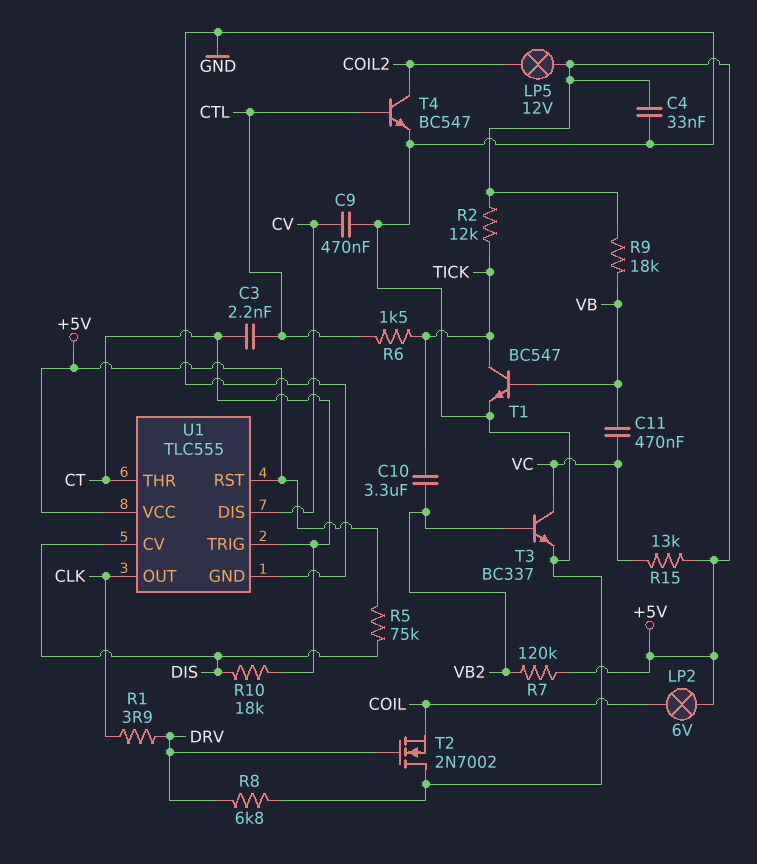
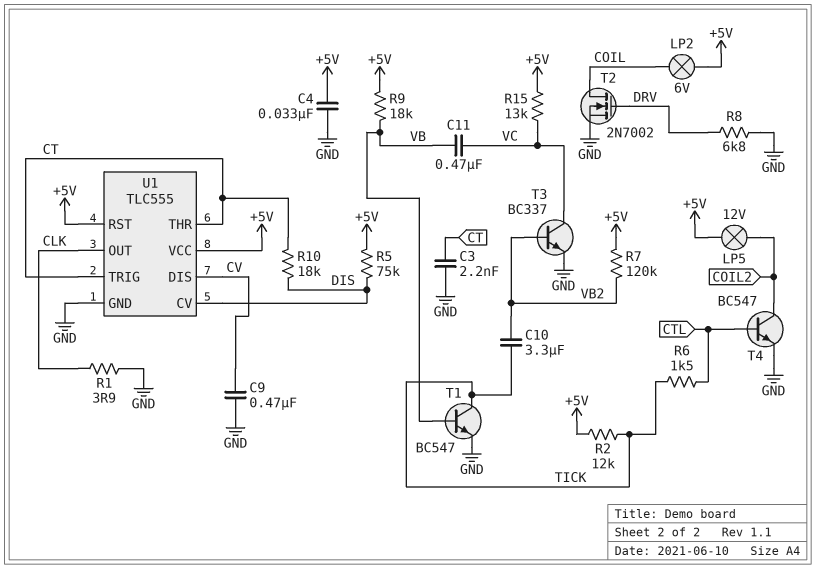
C3: 2.2nF (CT, CTL) -> 2.2nF (CT, GND)
R1: 3.9 (CLK, DRV) -> 3.9 (CLK, GND)
T2: NMOS 2N7002 (G DRV, D GND, S COIL) -> NMOS 2N7002 (G DRV, D COIL, S GND)

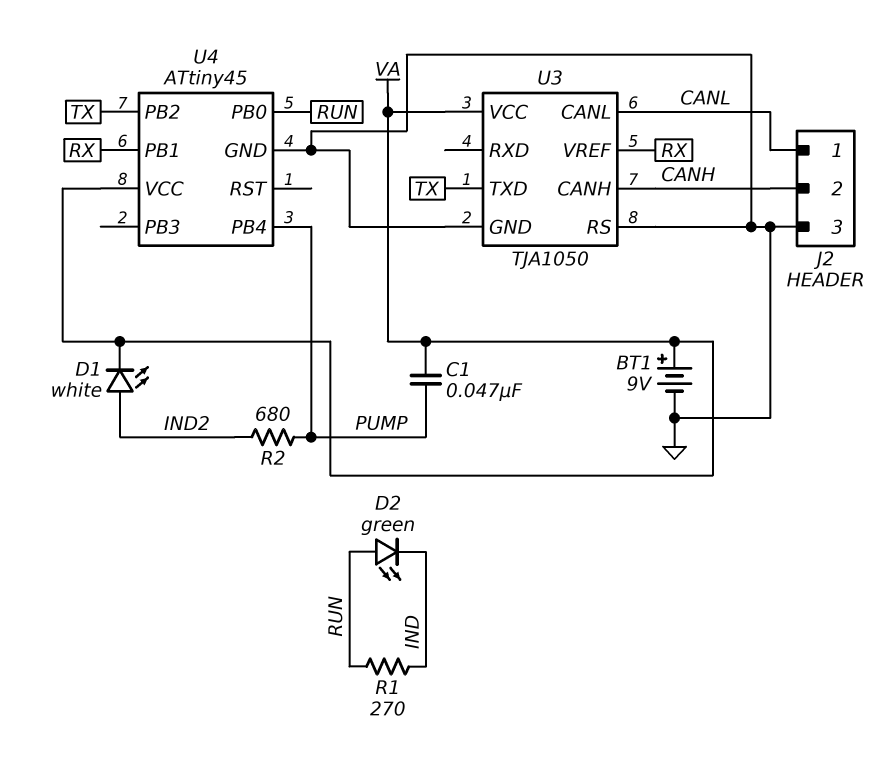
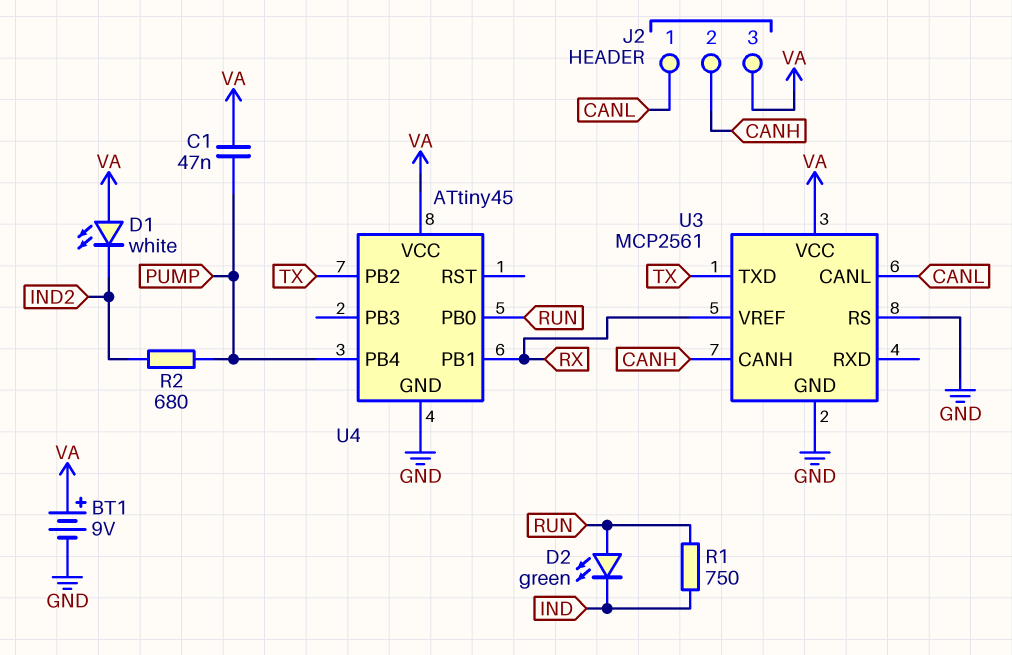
D1: LED white (A IND2, K VA) -> LED white (A VA, K IND2)
J2 pin 3: GND -> VA
R1: 270 (IND, RUN) -> 750 (IND, RUN)
U3: TJA1050 -> MCP2561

------------------------------

YOUR TASK: Reproduce only the lines from the line containing "D1: LED white" to the last line of the material above, both of those lines included.

ANSWER BELOW:
D1: LED white (A IND2, K VA) -> LED white (A VA, K IND2)
J2 pin 3: GND -> VA
R1: 270 (IND, RUN) -> 750 (IND, RUN)
U3: TJA1050 -> MCP2561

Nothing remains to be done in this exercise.